> Problem to solve:
Look below for the lines from the one with "building: none -> [325,19,503,118]" to the one with "building: none -> [163,215,306,357]", and copy exactly those lines, both ends included.

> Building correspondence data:

--- START ---

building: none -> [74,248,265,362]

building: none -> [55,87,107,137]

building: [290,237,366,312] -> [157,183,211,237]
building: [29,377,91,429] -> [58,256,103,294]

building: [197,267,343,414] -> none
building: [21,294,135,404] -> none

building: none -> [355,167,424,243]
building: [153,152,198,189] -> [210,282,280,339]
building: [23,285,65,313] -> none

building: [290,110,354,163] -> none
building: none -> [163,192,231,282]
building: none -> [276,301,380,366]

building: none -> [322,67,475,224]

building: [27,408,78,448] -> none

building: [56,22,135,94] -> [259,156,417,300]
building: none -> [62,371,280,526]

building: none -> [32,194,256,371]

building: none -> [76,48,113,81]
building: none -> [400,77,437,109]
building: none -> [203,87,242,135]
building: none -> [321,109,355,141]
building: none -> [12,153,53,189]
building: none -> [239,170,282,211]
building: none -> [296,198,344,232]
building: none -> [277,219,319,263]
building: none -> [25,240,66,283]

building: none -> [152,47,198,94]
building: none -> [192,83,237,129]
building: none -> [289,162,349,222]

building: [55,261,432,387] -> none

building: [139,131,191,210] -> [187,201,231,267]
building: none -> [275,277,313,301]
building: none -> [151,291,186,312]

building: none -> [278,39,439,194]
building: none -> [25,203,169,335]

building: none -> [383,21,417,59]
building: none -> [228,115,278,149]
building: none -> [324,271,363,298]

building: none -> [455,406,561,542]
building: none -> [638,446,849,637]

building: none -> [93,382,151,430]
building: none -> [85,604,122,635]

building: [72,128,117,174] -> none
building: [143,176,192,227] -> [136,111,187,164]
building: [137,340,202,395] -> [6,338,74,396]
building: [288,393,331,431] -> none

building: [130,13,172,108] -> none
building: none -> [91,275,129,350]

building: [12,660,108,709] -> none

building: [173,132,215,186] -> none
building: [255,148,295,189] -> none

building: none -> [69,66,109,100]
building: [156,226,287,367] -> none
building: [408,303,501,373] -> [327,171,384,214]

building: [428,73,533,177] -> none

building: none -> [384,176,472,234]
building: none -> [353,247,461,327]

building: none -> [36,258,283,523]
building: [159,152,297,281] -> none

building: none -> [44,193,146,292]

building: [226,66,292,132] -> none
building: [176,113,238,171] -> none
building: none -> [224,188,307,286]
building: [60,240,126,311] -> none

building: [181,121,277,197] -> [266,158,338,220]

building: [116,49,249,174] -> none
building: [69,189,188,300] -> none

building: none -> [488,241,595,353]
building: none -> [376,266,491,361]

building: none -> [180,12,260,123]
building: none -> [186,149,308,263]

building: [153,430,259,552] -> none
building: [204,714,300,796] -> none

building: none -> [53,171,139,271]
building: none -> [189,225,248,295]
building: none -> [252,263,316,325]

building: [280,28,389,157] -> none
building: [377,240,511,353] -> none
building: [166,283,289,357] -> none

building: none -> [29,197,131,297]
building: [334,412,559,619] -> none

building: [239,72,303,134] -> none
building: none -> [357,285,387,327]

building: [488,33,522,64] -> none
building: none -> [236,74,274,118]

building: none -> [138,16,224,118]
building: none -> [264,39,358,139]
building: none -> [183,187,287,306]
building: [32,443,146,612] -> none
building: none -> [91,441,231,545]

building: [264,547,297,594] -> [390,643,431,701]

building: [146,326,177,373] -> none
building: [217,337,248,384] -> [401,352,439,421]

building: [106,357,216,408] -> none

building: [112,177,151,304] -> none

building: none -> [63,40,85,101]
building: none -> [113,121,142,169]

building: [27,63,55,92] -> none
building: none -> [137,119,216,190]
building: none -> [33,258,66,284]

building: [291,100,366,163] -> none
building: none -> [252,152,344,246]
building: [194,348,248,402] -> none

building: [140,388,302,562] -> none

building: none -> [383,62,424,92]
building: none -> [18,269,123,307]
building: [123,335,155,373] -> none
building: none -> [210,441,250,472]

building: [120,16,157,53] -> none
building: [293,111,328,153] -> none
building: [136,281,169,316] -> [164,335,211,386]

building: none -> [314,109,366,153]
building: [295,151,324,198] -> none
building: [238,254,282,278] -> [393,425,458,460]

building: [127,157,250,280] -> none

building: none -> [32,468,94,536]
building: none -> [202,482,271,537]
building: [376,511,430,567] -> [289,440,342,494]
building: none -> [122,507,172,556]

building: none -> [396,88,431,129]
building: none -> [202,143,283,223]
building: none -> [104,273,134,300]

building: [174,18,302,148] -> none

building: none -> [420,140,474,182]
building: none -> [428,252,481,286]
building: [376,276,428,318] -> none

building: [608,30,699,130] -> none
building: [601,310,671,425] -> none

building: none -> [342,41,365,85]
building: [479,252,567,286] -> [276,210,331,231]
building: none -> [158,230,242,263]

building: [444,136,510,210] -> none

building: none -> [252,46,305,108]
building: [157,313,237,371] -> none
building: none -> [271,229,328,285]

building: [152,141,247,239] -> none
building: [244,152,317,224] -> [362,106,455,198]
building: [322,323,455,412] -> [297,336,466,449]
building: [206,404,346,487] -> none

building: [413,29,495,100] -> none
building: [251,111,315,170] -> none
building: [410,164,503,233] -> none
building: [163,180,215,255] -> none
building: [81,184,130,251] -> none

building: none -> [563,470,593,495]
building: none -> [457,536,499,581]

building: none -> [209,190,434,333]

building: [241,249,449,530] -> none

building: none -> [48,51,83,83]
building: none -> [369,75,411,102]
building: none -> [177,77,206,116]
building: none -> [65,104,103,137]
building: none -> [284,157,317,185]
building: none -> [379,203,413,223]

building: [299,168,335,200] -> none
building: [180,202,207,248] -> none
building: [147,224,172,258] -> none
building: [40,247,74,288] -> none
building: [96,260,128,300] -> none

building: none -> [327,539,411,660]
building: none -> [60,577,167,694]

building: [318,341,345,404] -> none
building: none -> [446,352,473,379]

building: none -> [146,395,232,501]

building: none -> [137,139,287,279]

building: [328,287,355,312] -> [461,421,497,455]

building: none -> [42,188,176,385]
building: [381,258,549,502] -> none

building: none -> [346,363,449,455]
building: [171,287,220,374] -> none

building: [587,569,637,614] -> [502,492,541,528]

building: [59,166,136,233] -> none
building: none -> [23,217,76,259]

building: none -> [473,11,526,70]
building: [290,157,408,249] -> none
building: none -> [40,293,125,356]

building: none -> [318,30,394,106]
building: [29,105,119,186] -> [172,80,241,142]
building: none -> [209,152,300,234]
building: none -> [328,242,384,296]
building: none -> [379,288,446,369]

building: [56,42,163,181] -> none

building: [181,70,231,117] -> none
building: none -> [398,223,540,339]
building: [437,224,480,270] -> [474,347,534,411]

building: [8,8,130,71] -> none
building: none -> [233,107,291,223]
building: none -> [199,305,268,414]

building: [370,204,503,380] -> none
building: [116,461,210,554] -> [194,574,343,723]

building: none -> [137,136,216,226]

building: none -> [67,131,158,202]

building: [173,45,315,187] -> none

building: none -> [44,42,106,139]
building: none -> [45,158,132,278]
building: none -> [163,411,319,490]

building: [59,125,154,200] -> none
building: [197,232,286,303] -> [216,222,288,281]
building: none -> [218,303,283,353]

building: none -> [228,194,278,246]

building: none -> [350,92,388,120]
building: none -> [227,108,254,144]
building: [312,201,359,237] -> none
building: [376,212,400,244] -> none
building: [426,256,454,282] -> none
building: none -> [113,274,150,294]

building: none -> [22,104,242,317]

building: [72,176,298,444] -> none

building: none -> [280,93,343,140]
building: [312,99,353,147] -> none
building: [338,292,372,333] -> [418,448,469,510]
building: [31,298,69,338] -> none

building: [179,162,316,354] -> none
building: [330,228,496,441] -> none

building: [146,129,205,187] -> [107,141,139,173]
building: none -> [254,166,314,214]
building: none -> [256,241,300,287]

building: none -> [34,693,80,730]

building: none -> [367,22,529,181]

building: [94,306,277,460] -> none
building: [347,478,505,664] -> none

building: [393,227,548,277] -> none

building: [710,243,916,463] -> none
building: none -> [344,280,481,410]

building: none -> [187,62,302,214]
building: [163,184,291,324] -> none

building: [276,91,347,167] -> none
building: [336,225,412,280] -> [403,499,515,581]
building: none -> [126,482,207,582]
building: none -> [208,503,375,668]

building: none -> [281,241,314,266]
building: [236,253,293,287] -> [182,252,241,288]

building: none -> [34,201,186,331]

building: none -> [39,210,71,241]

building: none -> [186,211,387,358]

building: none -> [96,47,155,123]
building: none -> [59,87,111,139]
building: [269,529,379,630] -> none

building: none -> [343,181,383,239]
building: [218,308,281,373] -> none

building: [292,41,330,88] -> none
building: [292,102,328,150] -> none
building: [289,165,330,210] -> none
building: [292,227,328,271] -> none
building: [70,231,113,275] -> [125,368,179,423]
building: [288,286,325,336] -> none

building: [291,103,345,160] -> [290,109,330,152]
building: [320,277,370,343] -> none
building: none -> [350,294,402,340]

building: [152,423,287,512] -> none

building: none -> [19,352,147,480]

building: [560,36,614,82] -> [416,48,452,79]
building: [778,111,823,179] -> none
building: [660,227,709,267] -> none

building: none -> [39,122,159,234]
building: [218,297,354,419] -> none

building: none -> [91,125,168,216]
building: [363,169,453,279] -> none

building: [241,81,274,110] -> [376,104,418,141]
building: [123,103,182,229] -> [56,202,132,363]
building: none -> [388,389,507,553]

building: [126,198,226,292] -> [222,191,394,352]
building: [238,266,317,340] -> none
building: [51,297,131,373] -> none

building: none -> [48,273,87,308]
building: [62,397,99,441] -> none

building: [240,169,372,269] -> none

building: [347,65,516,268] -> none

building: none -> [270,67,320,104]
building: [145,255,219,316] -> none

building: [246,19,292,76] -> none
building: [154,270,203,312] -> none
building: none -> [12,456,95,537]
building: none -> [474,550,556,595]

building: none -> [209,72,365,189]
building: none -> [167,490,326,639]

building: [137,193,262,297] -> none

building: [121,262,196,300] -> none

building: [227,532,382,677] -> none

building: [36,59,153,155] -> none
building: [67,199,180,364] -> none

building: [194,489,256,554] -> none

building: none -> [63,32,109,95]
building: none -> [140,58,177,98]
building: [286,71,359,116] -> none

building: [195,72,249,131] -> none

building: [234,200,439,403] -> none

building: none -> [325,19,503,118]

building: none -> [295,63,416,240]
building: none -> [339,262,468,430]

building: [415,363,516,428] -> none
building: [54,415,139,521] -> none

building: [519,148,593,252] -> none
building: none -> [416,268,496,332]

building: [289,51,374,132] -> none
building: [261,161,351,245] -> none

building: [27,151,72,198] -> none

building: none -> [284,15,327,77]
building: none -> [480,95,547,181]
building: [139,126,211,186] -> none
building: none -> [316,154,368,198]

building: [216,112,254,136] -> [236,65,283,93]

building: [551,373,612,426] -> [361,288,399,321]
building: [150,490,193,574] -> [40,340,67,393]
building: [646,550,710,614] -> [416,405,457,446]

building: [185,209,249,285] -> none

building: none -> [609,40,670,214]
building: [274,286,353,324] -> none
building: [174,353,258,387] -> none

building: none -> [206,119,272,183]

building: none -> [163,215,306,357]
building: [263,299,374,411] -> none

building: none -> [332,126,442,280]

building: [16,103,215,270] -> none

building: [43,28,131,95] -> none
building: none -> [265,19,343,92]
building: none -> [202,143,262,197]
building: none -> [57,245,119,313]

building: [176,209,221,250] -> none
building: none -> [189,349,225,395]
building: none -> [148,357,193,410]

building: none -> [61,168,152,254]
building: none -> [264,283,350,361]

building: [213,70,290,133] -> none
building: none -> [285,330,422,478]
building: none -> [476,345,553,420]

--- END ---

> Result:
building: none -> [325,19,503,118]

building: none -> [295,63,416,240]
building: none -> [339,262,468,430]

building: [415,363,516,428] -> none
building: [54,415,139,521] -> none

building: [519,148,593,252] -> none
building: none -> [416,268,496,332]

building: [289,51,374,132] -> none
building: [261,161,351,245] -> none

building: [27,151,72,198] -> none

building: none -> [284,15,327,77]
building: none -> [480,95,547,181]
building: [139,126,211,186] -> none
building: none -> [316,154,368,198]

building: [216,112,254,136] -> [236,65,283,93]

building: [551,373,612,426] -> [361,288,399,321]
building: [150,490,193,574] -> [40,340,67,393]
building: [646,550,710,614] -> [416,405,457,446]

building: [185,209,249,285] -> none

building: none -> [609,40,670,214]
building: [274,286,353,324] -> none
building: [174,353,258,387] -> none

building: none -> [206,119,272,183]

building: none -> [163,215,306,357]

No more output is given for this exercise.